The request: Present the data as a numbered list, starting with the line that contains "corridor [186, 1201]" and going through the line that contains "digest (261, 182)", both included. Skip blank lines and leave the pictures out.

----- The input -----

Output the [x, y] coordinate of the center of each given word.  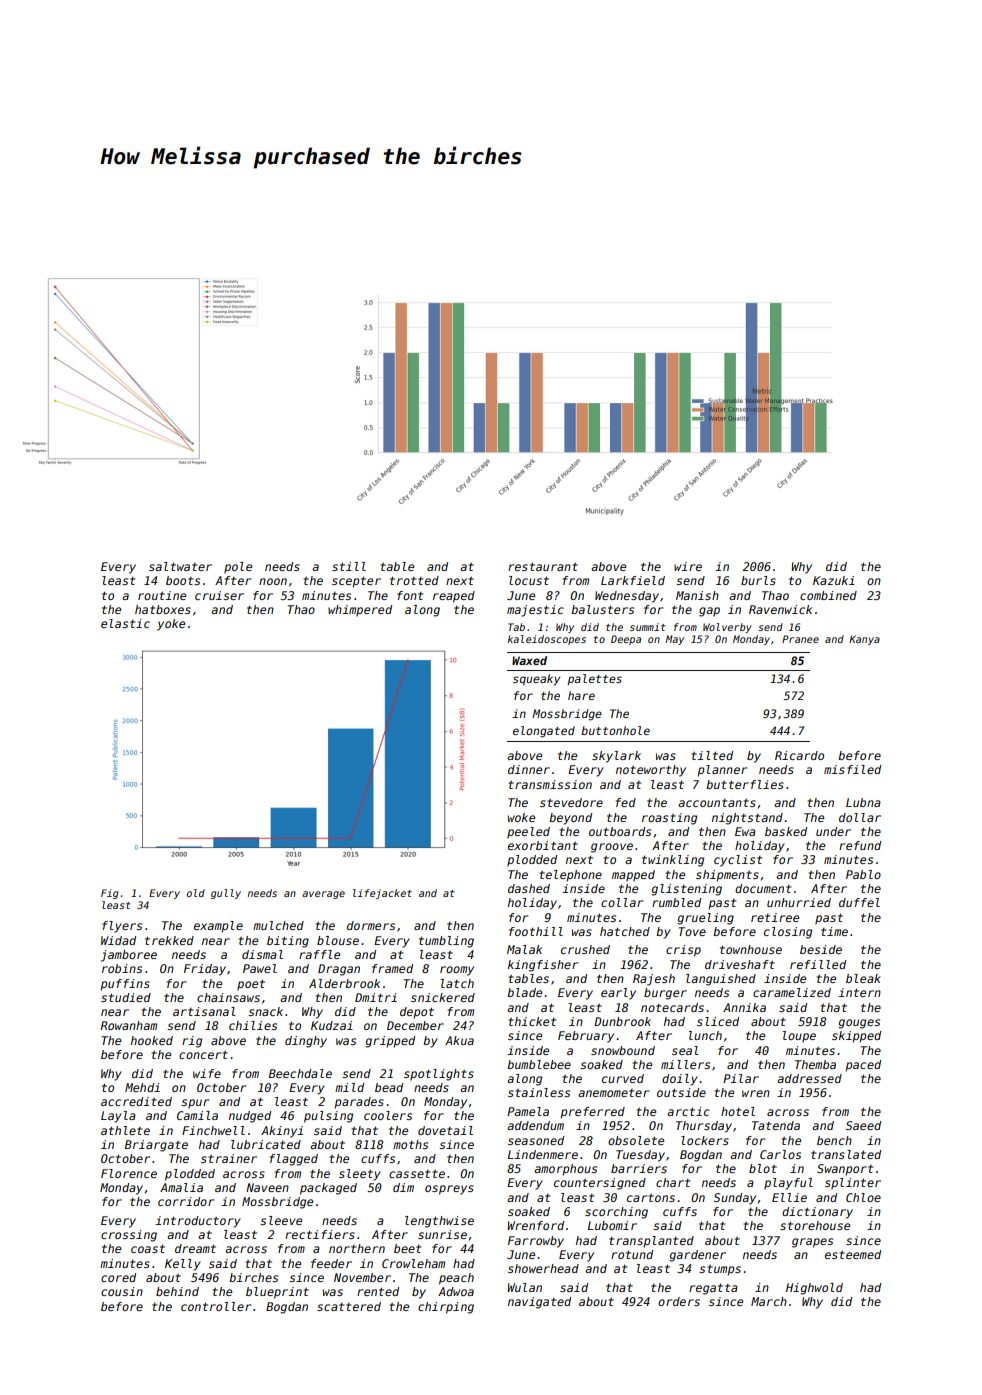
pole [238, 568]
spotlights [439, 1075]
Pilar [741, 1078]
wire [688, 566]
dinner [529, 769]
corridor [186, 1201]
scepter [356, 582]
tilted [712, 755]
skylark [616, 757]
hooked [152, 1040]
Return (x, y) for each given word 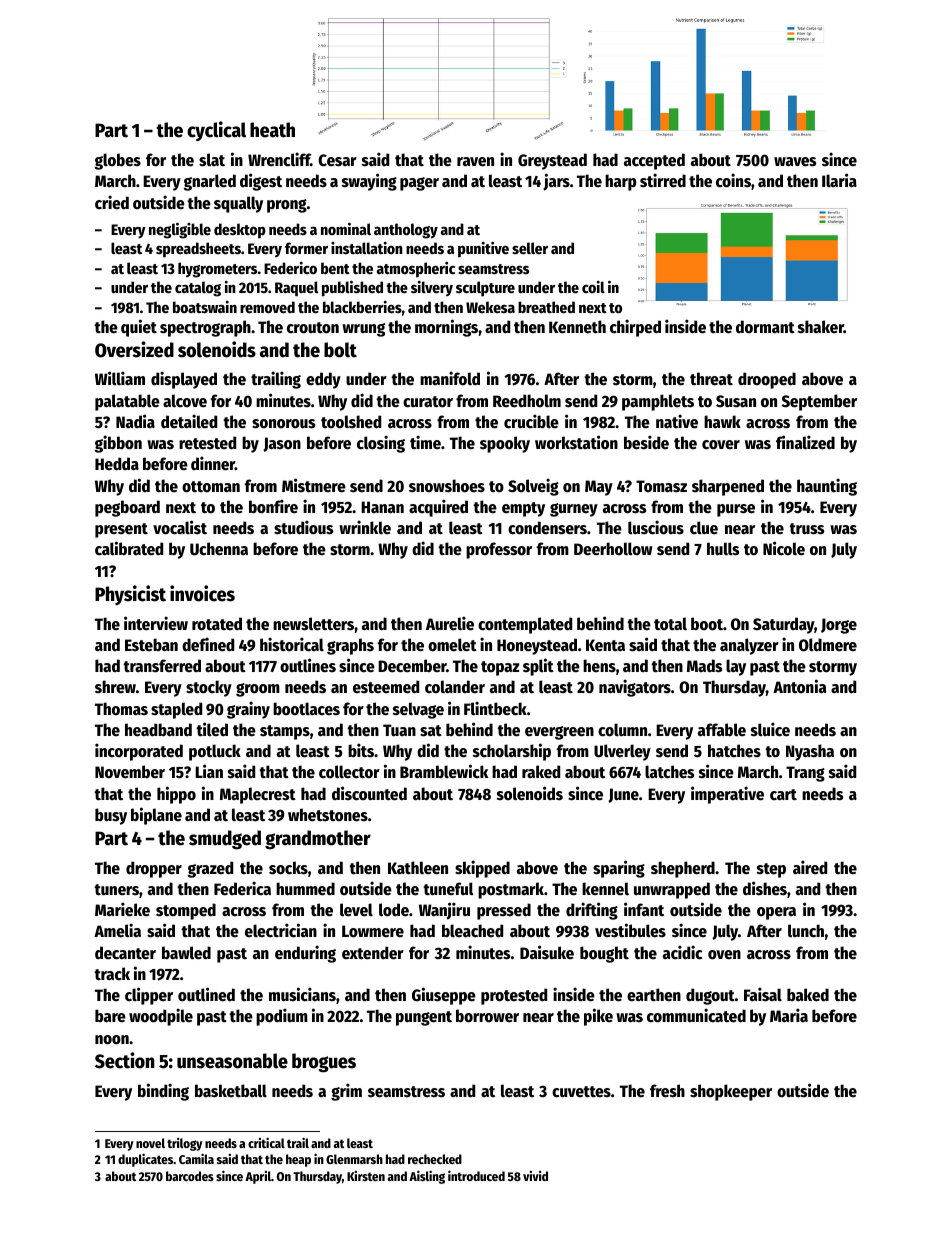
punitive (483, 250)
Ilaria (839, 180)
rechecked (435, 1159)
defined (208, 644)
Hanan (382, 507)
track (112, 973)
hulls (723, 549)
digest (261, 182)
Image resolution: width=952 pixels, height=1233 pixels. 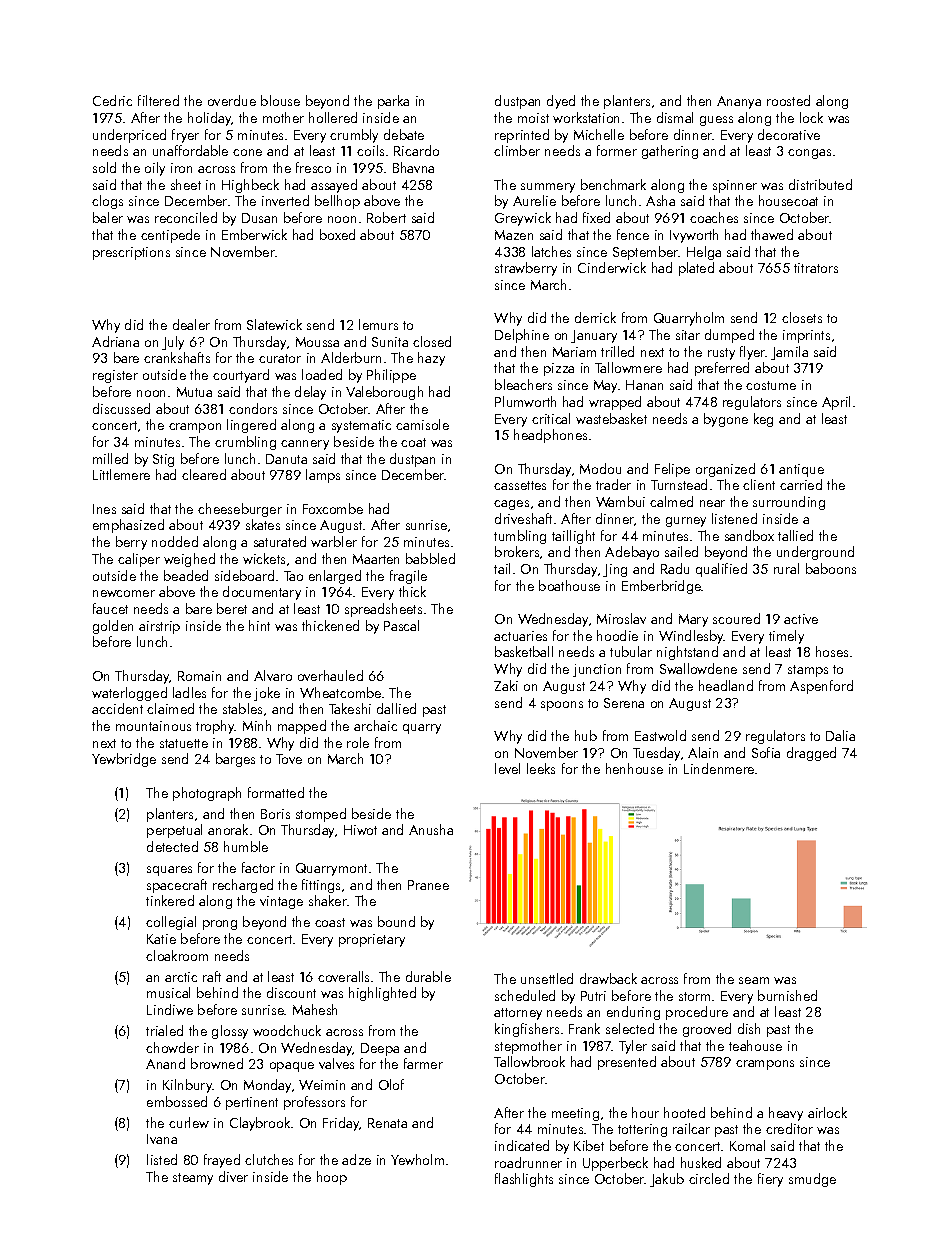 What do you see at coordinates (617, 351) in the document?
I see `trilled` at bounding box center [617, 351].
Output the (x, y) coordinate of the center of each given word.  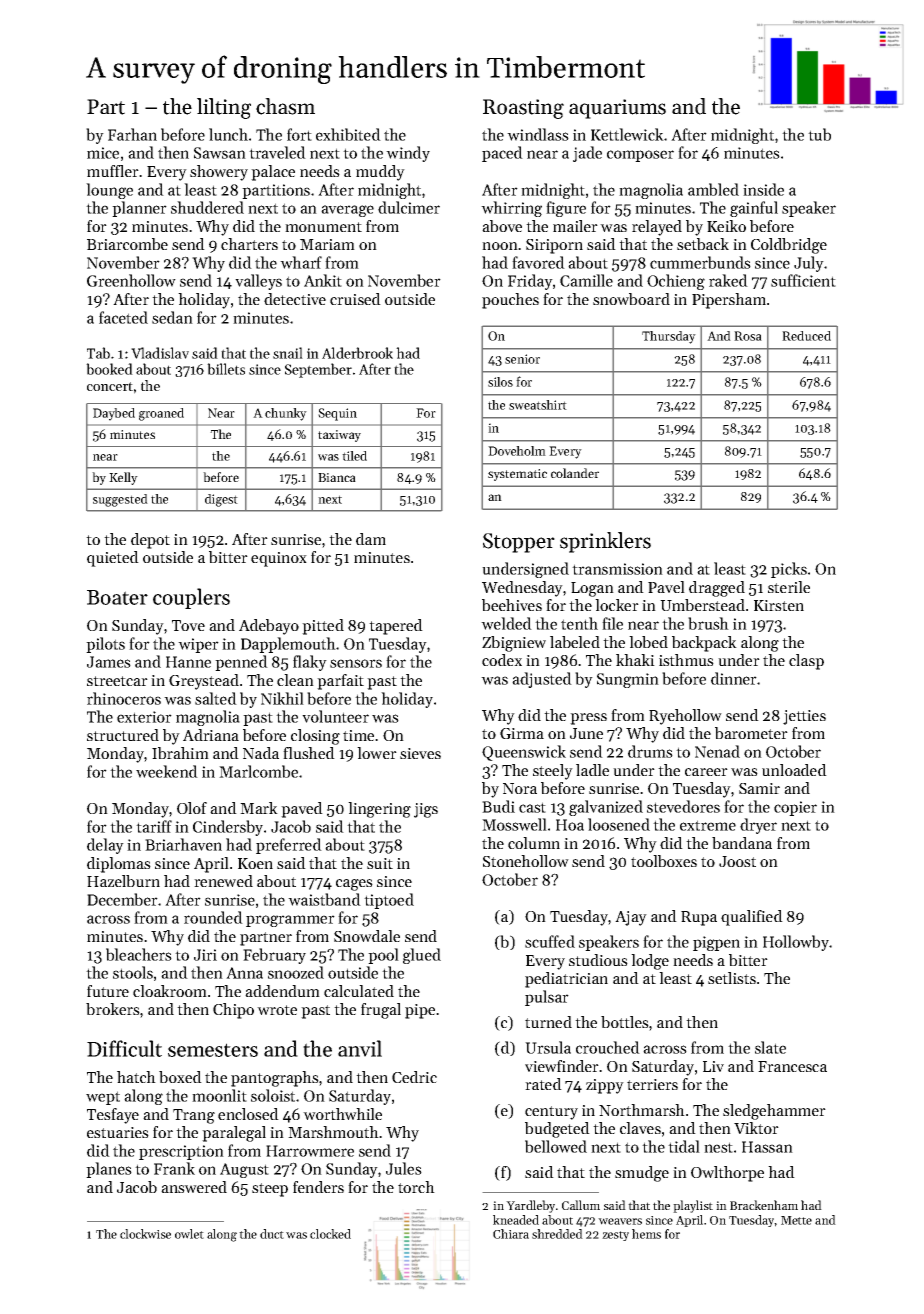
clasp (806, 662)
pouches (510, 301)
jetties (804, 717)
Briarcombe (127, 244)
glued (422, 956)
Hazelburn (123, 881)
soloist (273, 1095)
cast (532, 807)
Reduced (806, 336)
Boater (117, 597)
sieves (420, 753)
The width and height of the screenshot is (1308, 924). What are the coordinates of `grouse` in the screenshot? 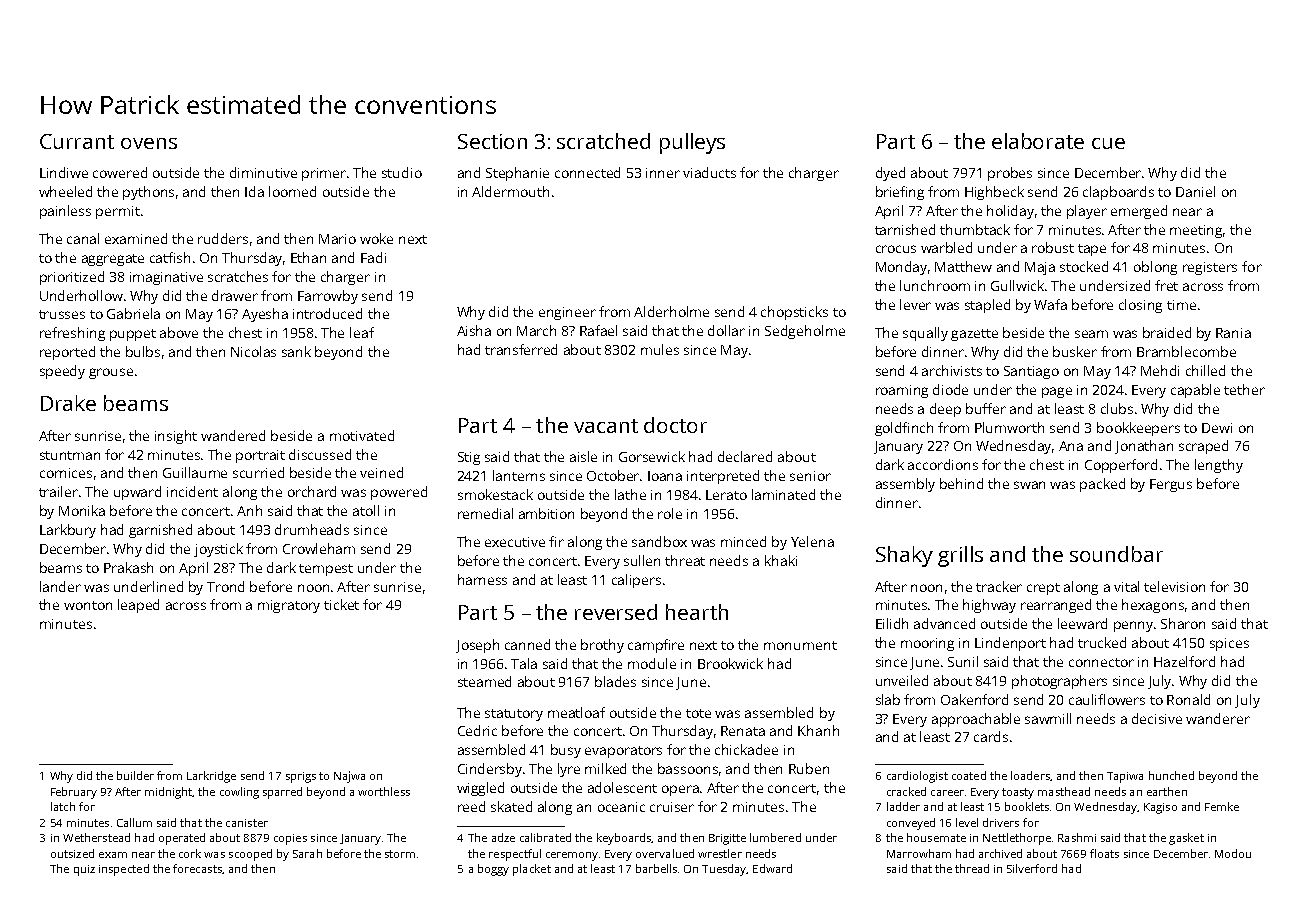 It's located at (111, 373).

-----

Output of the exercise:
1. corridor [186, 1201]
2. scepter [356, 582]
3. tilted [712, 755]
4. skylark [616, 757]
5. hooked [152, 1040]
6. Return (x, y) for each given word 
7. punitive (483, 250)
8. Ilaria (839, 180)
9. rechecked (435, 1159)
10. defined (208, 644)
11. Hanan (382, 507)
12. track (112, 973)
13. hulls (723, 549)
14. digest (261, 182)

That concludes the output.